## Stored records
====

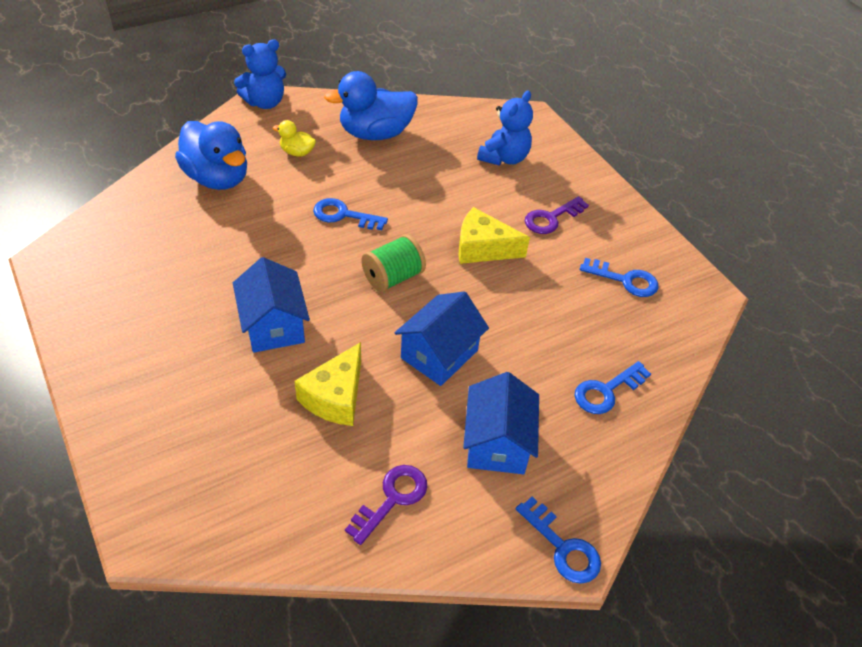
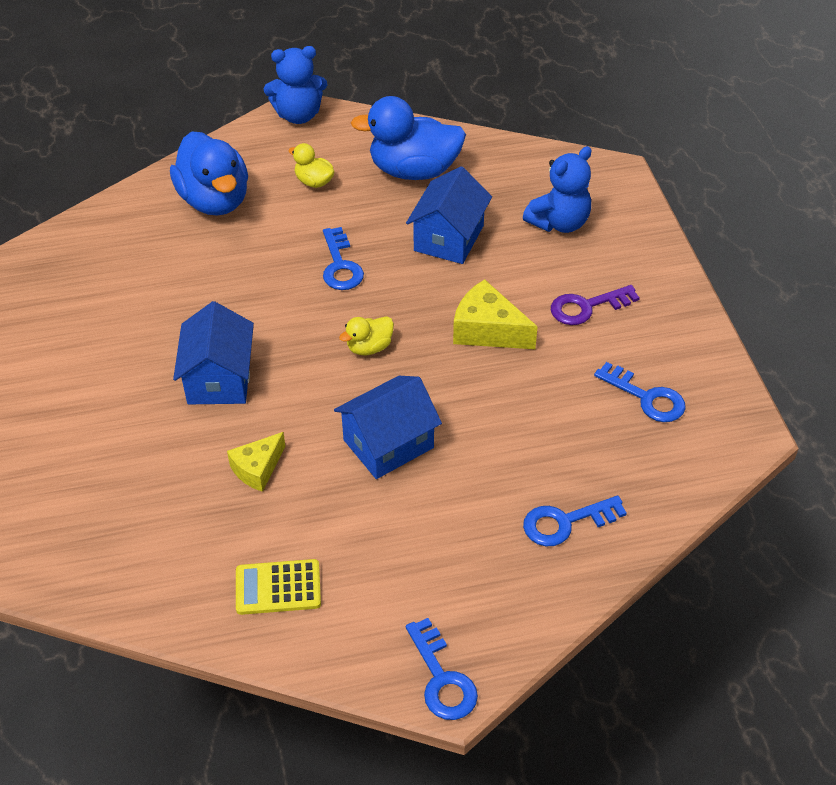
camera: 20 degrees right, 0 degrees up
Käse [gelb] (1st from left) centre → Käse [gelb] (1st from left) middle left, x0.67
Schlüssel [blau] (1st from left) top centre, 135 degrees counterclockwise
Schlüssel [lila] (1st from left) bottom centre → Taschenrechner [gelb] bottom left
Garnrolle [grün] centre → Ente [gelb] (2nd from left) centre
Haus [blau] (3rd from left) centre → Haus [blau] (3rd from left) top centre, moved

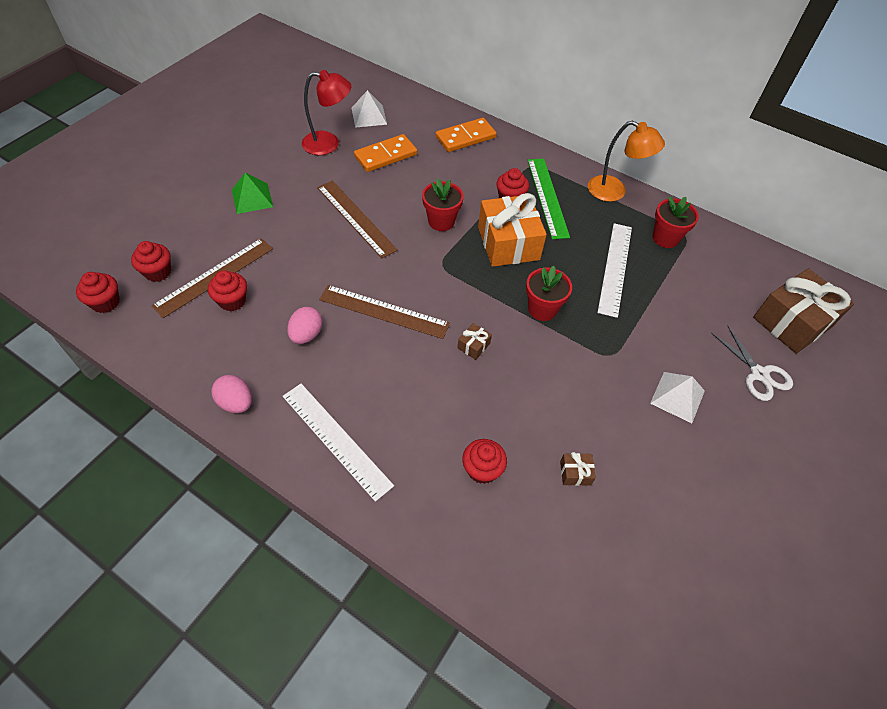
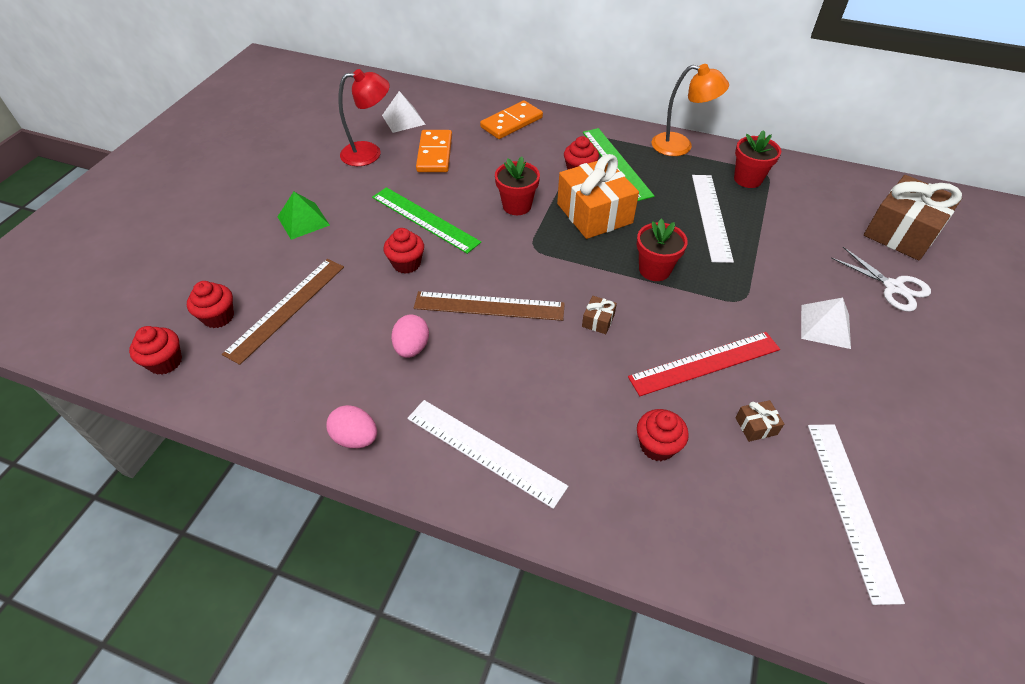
camera: 10 degrees left, 5 degrees down
Muffin [rot] (3rd from left) middle left → Muffin [rot] (3rd from left) centre, moved
Lineal [braun] (2nd from left) top centre → Lineal [grün] (1st from left) top centre
Dominostein [orange] (1st from left) top centre, 45 degrees counterclockwise
- → Lineal [rot] middle right
- → Lineal [weiß] (3rd from left) bottom right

====

## WHAT TO DO
The expected output is each entry given again word for word, with pictures dropped.

## ANSWER TO THE EXERCISE
camera: 20 degrees right, 0 degrees up
Käse [gelb] (1st from left) centre → Käse [gelb] (1st from left) middle left, x0.67
Schlüssel [blau] (1st from left) top centre, 135 degrees counterclockwise
Schlüssel [lila] (1st from left) bottom centre → Taschenrechner [gelb] bottom left
Garnrolle [grün] centre → Ente [gelb] (2nd from left) centre
Haus [blau] (3rd from left) centre → Haus [blau] (3rd from left) top centre, moved

camera: 10 degrees left, 5 degrees down
Muffin [rot] (3rd from left) middle left → Muffin [rot] (3rd from left) centre, moved
Lineal [braun] (2nd from left) top centre → Lineal [grün] (1st from left) top centre
Dominostein [orange] (1st from left) top centre, 45 degrees counterclockwise
- → Lineal [rot] middle right
- → Lineal [weiß] (3rd from left) bottom right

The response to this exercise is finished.